--- TO DO ---
How many lines of the records hold the string "shifted"? Reply with the number alone.

Scene edit records:
▽

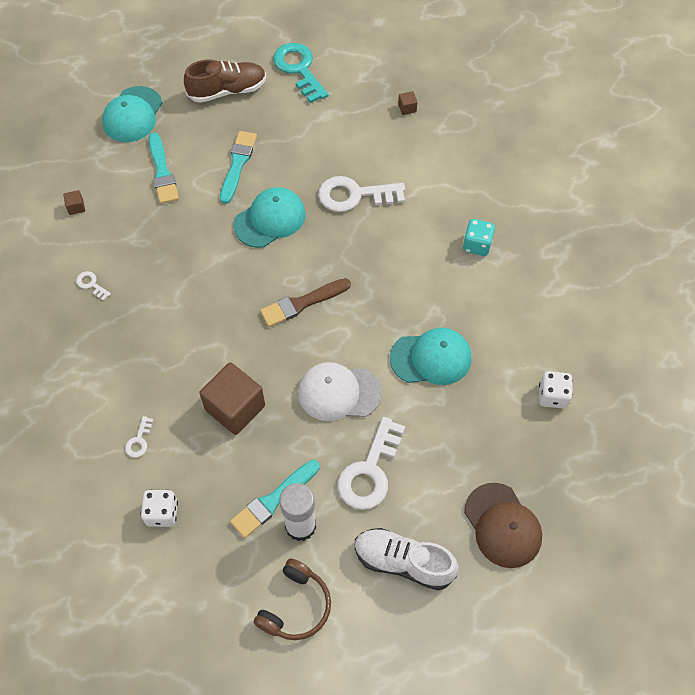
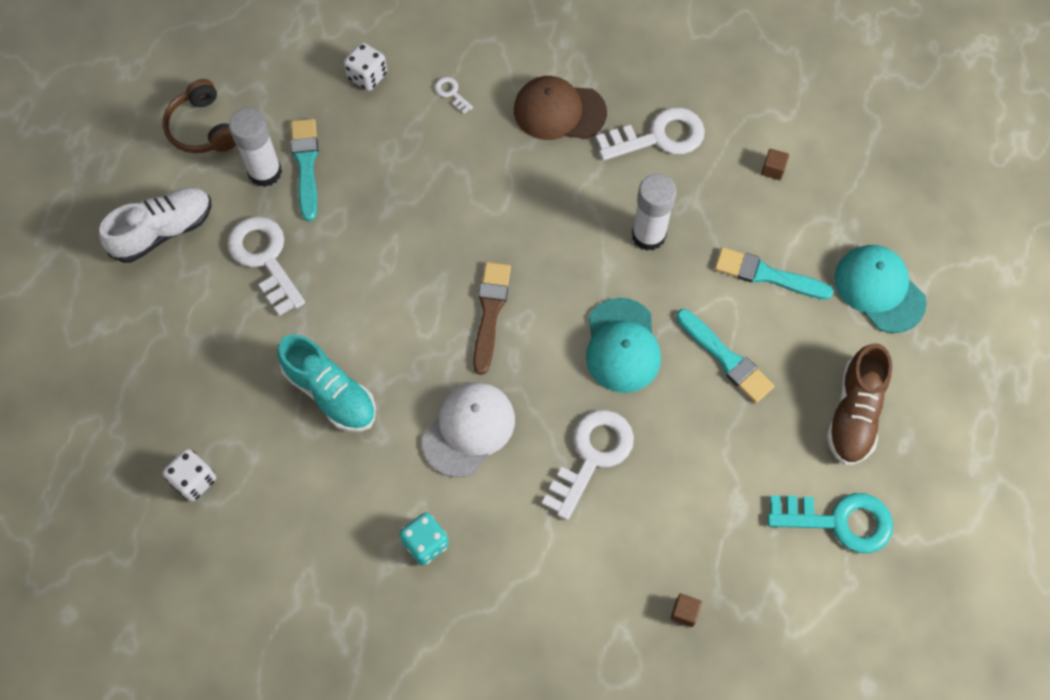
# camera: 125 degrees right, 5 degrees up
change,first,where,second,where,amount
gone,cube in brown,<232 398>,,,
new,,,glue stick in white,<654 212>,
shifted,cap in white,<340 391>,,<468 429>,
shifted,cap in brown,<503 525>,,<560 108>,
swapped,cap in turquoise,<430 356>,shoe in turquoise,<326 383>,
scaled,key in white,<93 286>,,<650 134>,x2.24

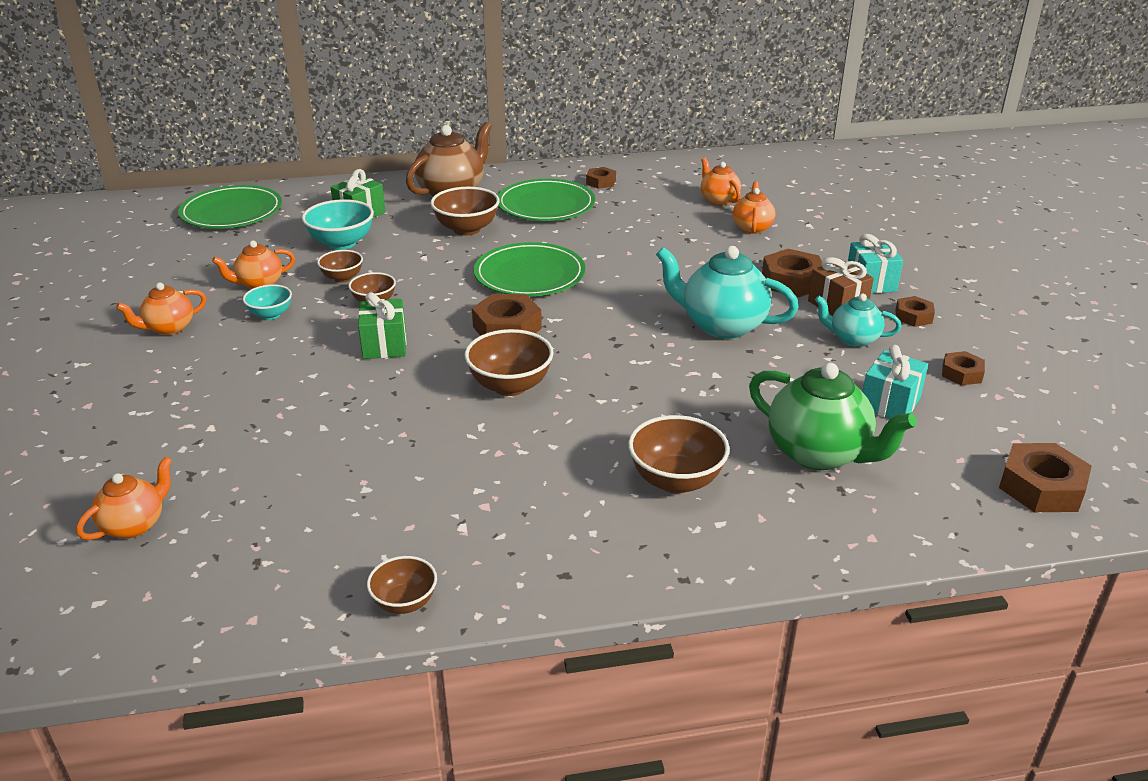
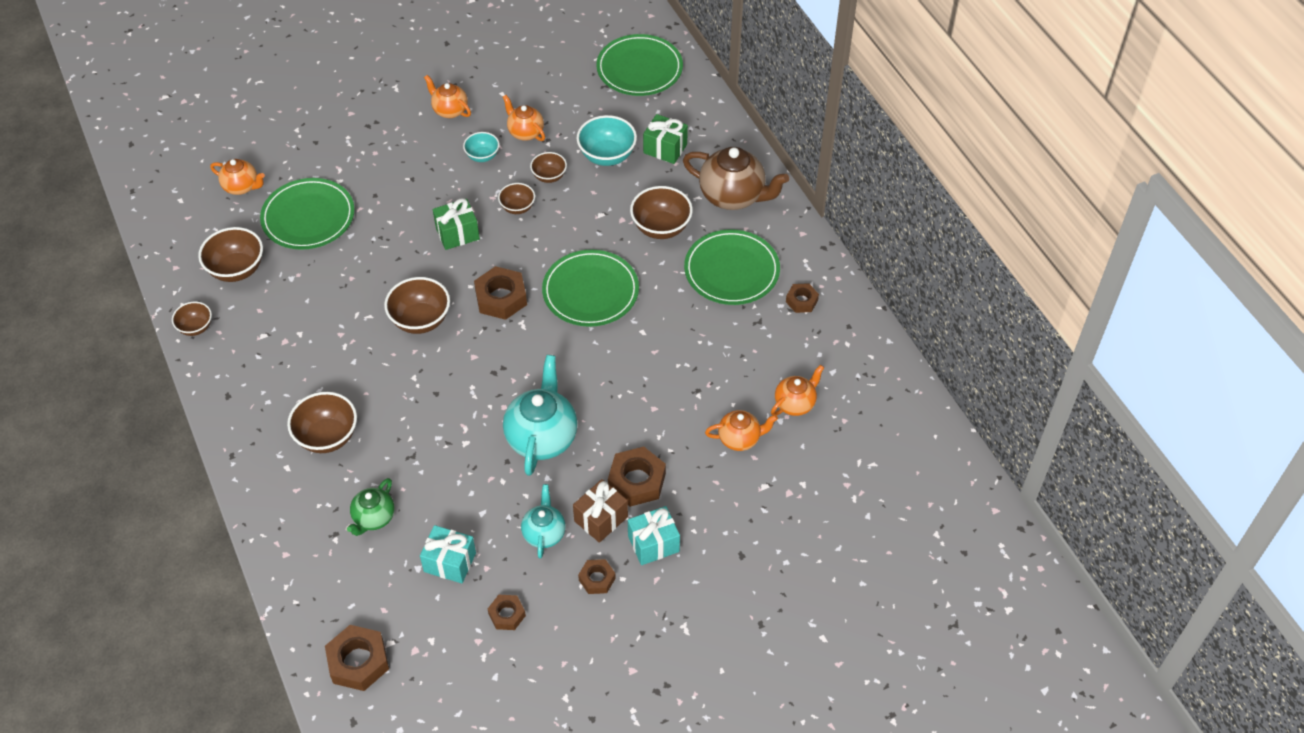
# camera: 75 degrees right, 20 degrees up
change,first,where,second,where,amount
new,,,bowl in brown,<230 254>,
new,,,plate in green,<307 214>,
scaled,teapot in green,<833 416>,,<370 507>,x0.58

△

--- RESPONSE ---
2